> **REQUIRED ACTION**:
Lift out, unaltered, the lines of the material below between the line holding "door: (286, 46) -> (29, 117), moved" and the line holding "shelving: (60, 355)", counting both.
INFORMATION PROVIDED START
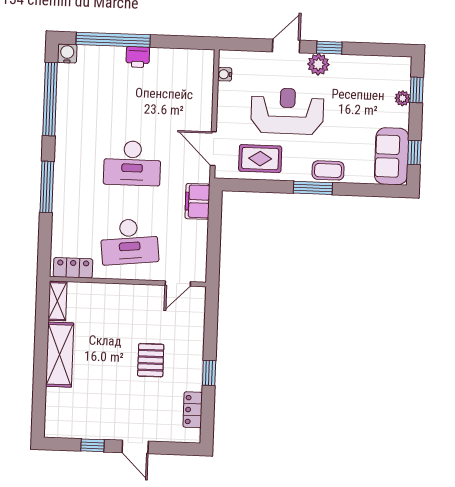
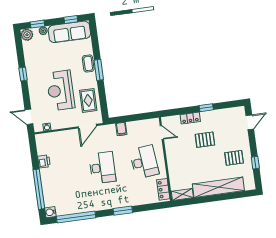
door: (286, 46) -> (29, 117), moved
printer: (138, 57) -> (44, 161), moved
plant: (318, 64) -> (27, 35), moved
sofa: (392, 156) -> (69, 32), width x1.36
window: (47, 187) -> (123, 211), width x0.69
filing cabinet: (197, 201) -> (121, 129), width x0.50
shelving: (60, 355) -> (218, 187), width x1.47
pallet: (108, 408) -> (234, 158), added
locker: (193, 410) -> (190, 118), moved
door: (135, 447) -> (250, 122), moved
INFORMATION PROVIDED END
INFORMATION PROVIDED START
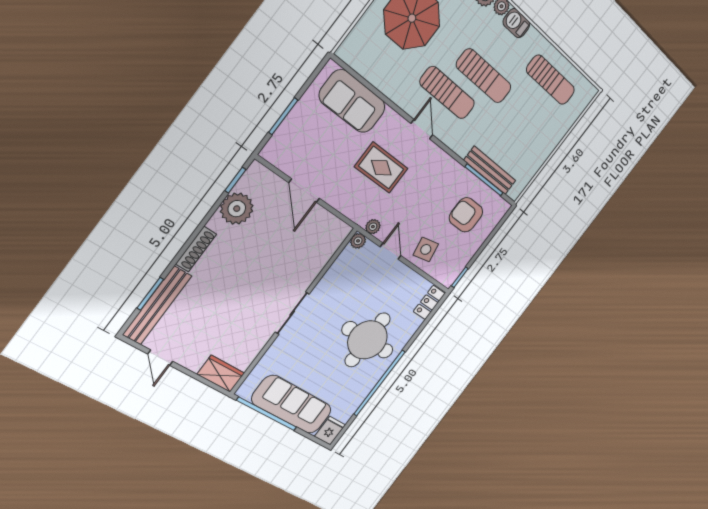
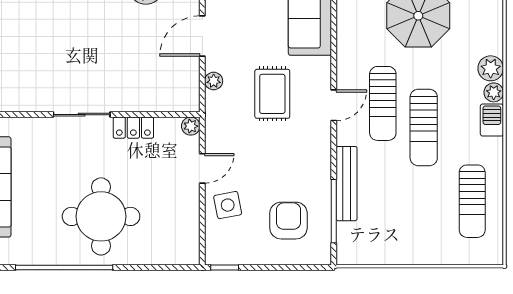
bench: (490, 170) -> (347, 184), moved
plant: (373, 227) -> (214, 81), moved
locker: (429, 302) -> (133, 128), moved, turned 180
INFORMATION PROVIDED END
> **ANSWER SECTION**:
door: (286, 46) -> (29, 117), moved
printer: (138, 57) -> (44, 161), moved
plant: (318, 64) -> (27, 35), moved
sofa: (392, 156) -> (69, 32), width x1.36
window: (47, 187) -> (123, 211), width x0.69
filing cabinet: (197, 201) -> (121, 129), width x0.50
shelving: (60, 355) -> (218, 187), width x1.47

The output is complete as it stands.